Exercise directions — Your copy should match the records below word for word and contain no pictures.

[Before-and-after scene images]
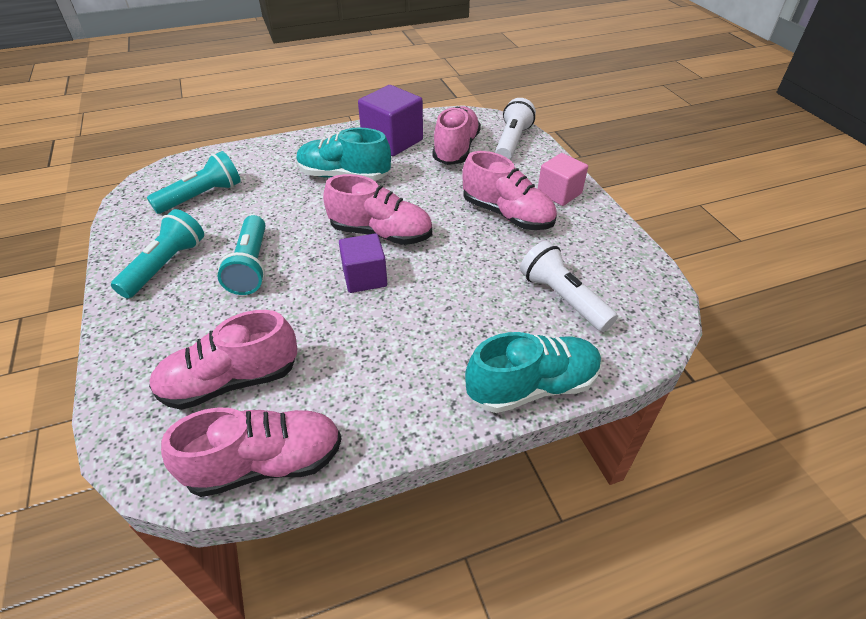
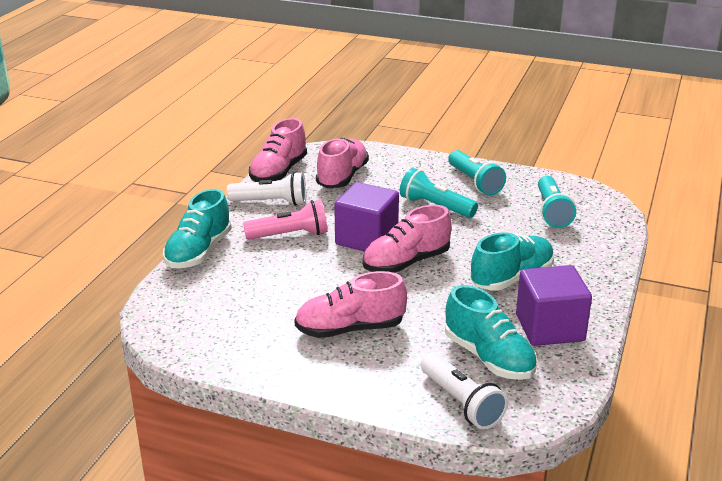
camera: 130 degrees right, 15 degrees down
(365, 277) = (366, 239): purple cube -> purple cube, size x1.52
(416, 336) = (290, 235): none -> pink flashlight
(456, 149) = (489, 357): pink shoe -> turquoise shoe
(559, 193) = (339, 375): pink cube -> none
(562, 298) = (234, 300): white flashlight -> white flashlight (271, 202)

Task solution —
camera: 130 degrees right, 15 degrees down
(365, 277) = (366, 239): purple cube -> purple cube, size x1.52
(416, 336) = (290, 235): none -> pink flashlight
(456, 149) = (489, 357): pink shoe -> turquoise shoe
(559, 193) = (339, 375): pink cube -> none
(562, 298) = (234, 300): white flashlight -> white flashlight (271, 202)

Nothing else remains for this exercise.